[Before-and-after object lists]
▼

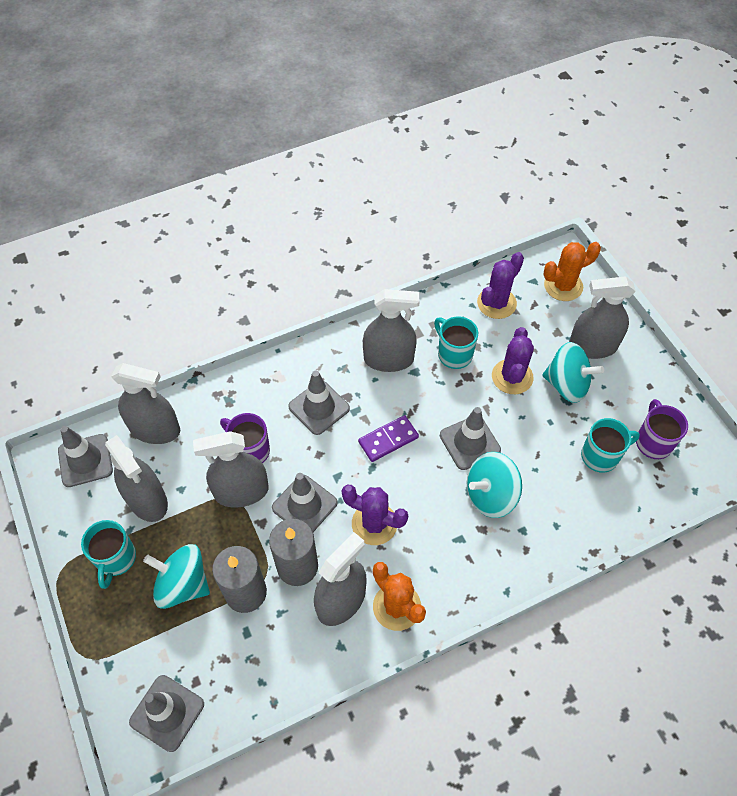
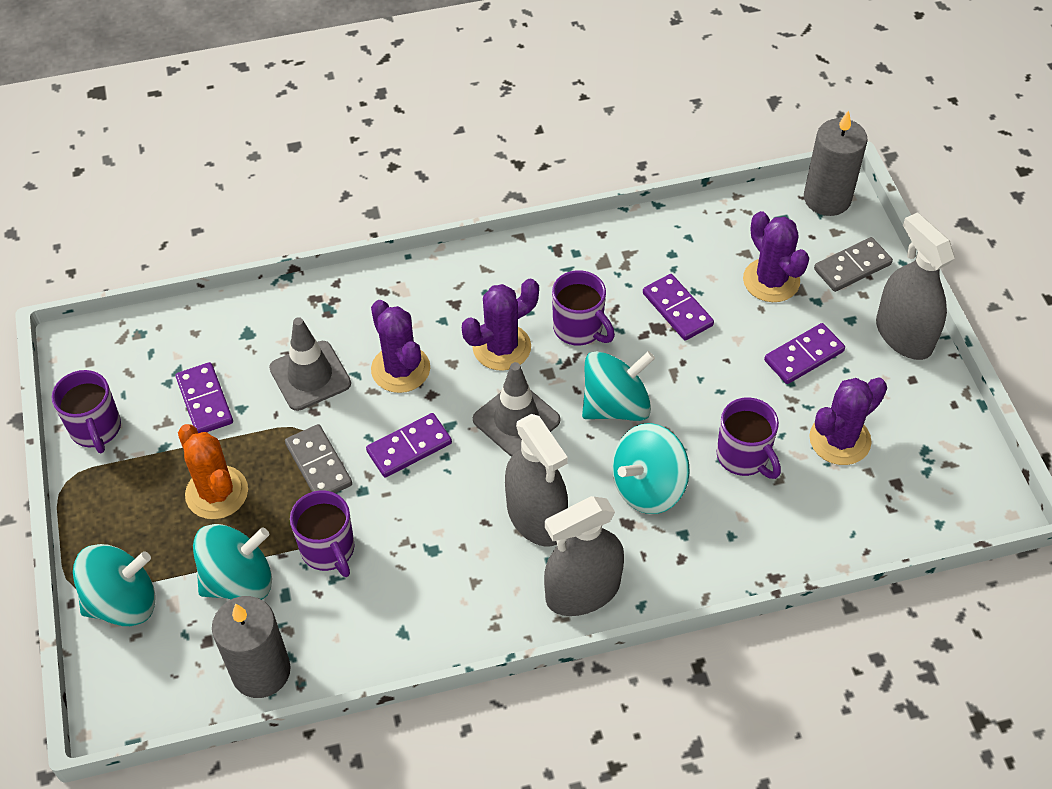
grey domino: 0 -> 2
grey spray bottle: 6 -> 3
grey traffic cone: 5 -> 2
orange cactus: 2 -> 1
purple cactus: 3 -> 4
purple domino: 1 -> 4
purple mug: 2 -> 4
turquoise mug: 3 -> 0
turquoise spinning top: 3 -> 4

▲

Reproduce the records above exactly, leaving out every picture they contain.

grey domino: 0 -> 2
grey spray bottle: 6 -> 3
grey traffic cone: 5 -> 2
orange cactus: 2 -> 1
purple cactus: 3 -> 4
purple domino: 1 -> 4
purple mug: 2 -> 4
turquoise mug: 3 -> 0
turquoise spinning top: 3 -> 4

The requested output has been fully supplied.